Supplied data ->
.....

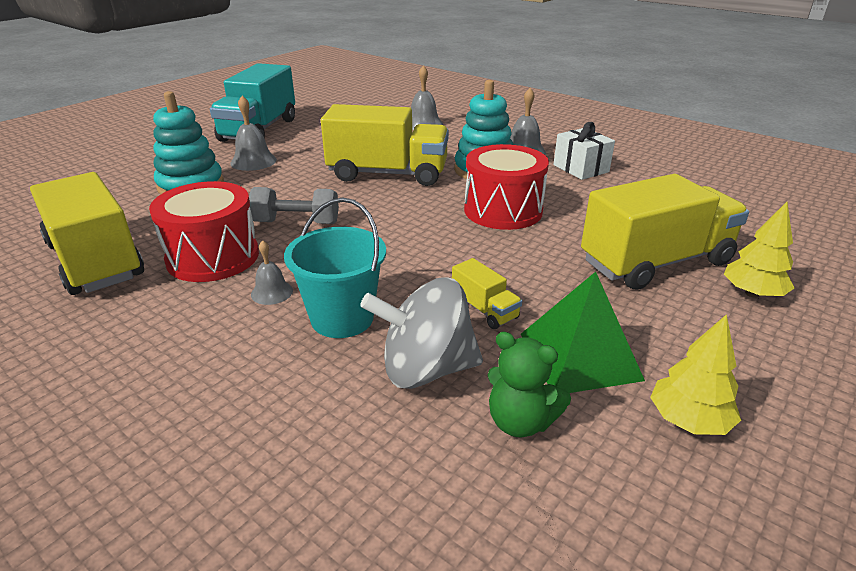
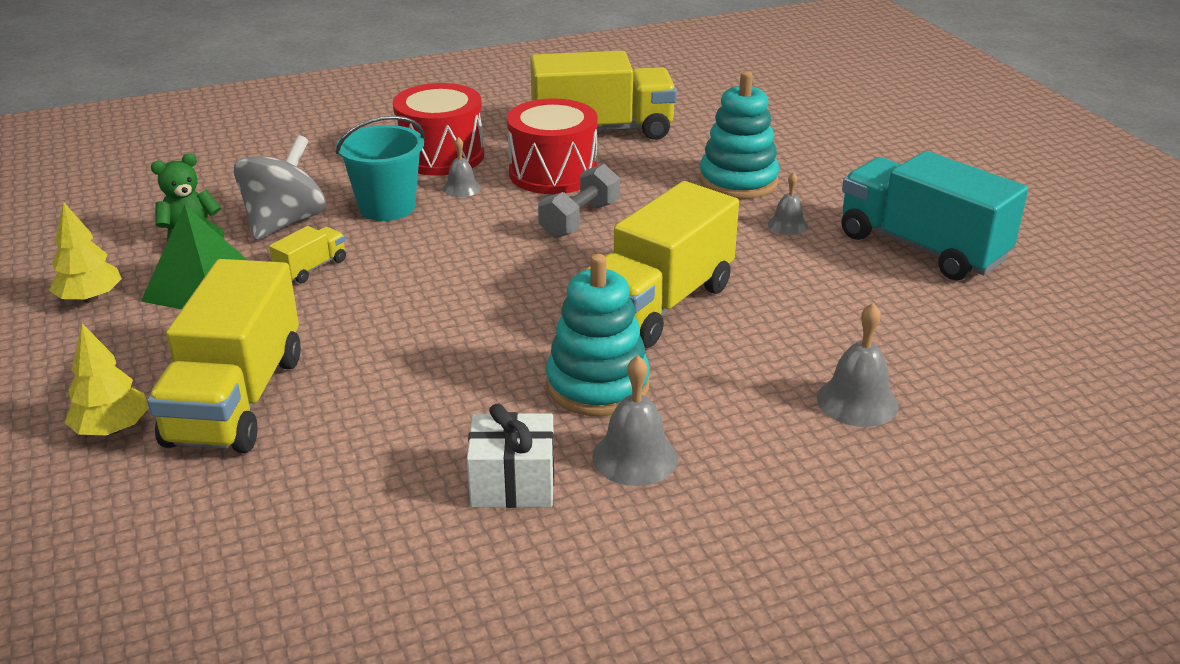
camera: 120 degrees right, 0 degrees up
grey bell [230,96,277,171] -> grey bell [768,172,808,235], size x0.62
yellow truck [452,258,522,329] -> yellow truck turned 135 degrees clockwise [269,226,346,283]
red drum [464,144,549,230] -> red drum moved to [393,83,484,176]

.....

Task directions -> The whole listing, pictures excluded, should be output exactly.

Exercise response ->
camera: 120 degrees right, 0 degrees up
grey bell [230,96,277,171] -> grey bell [768,172,808,235], size x0.62
yellow truck [452,258,522,329] -> yellow truck turned 135 degrees clockwise [269,226,346,283]
red drum [464,144,549,230] -> red drum moved to [393,83,484,176]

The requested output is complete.